#### What is being asked:
Pictures are to be omitted; everything else in the data must be transcribed exactly.

#### Given data:
● ● ● ● ●
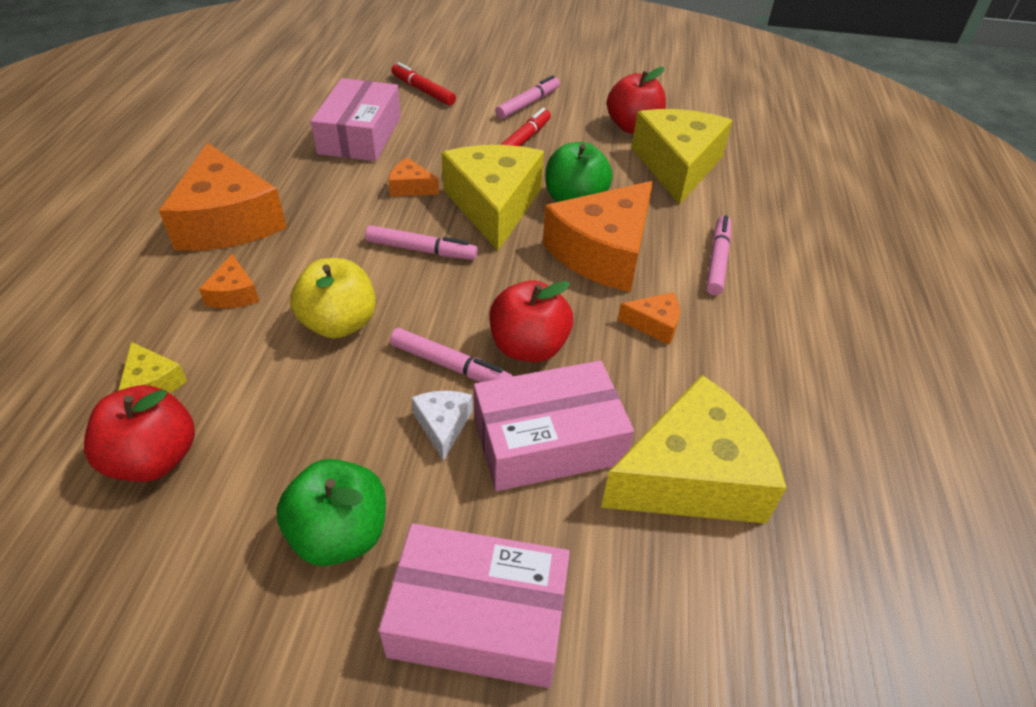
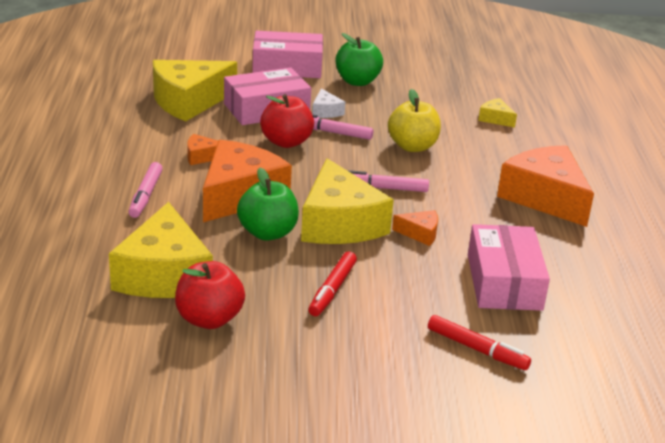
camera: 170 degrees right, 15 degrees down
red apple [84,385,195,482] -> none
orange cheese [199,254,259,308] -> none
pink marker [495,75,560,119] -> none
● ● ● ● ●
#### Exercise response:
camera: 170 degrees right, 15 degrees down
red apple [84,385,195,482] -> none
orange cheese [199,254,259,308] -> none
pink marker [495,75,560,119] -> none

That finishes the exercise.